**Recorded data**
☆ ☆ ☆ ☆ ☆ ☆ ☆

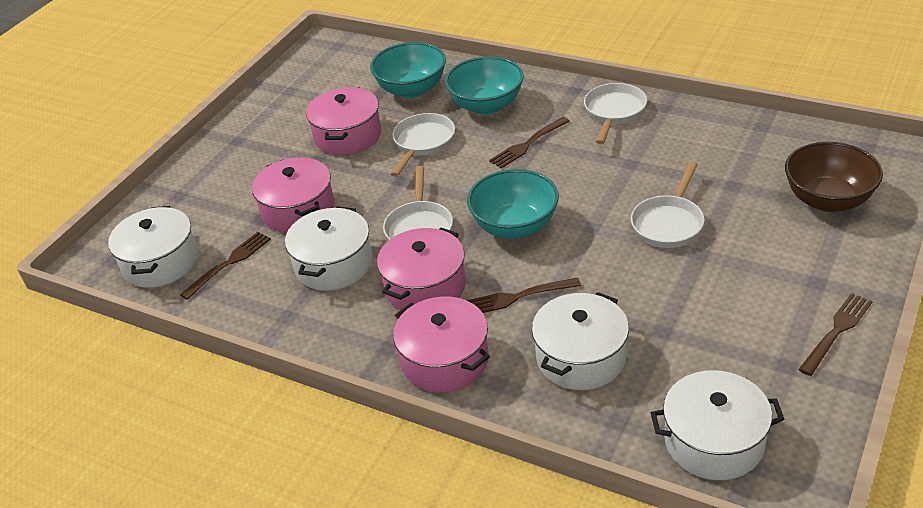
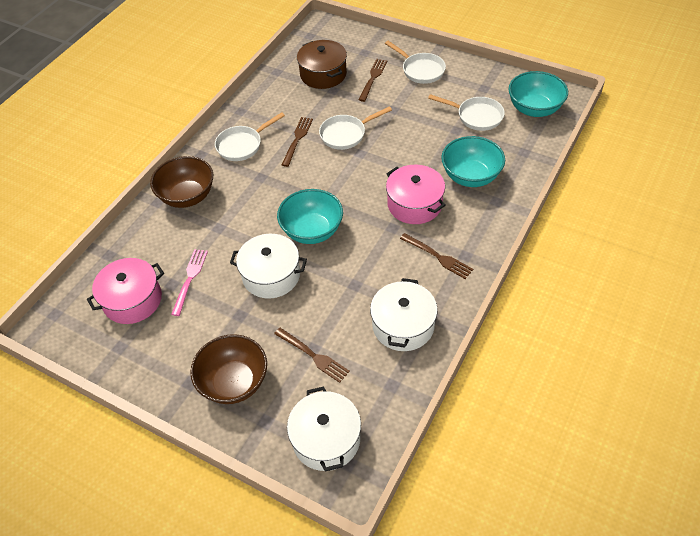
brown bowl: 1 -> 2
brown pot: 0 -> 1
pink fork: 0 -> 1
pink pot: 4 -> 2
white pot: 4 -> 3

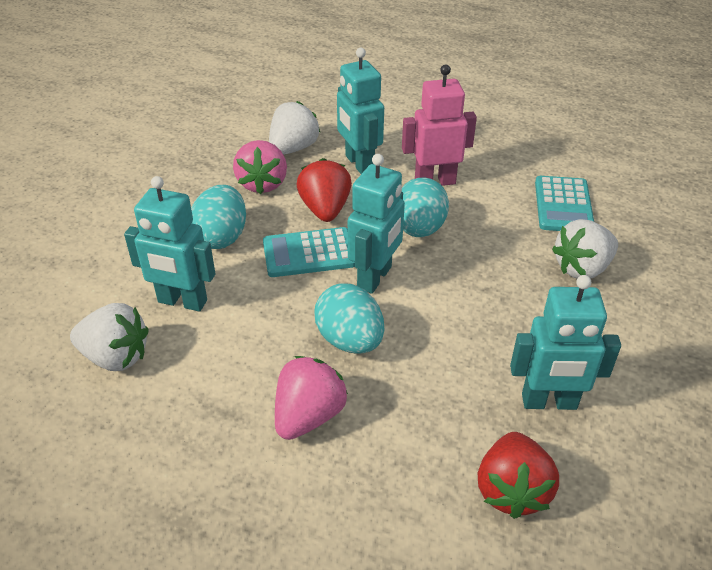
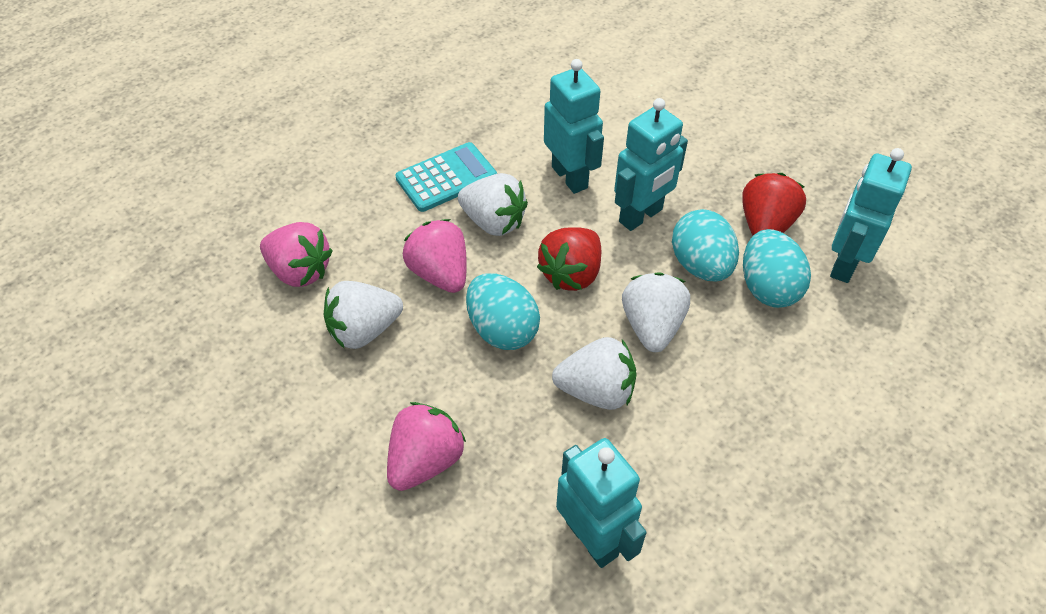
pink robot: 1 -> 0
pink strawberry: 2 -> 3
turquoise calculator: 2 -> 1
white strawberry: 3 -> 4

☆ ☆ ☆ ☆ ☆ ☆ ☆

**YOUR INSTRUCTIONS**
Scan the data, and report each line that uses the word "strawberry".

**WRITTEN SOLUTION**
pink strawberry: 2 -> 3
white strawberry: 3 -> 4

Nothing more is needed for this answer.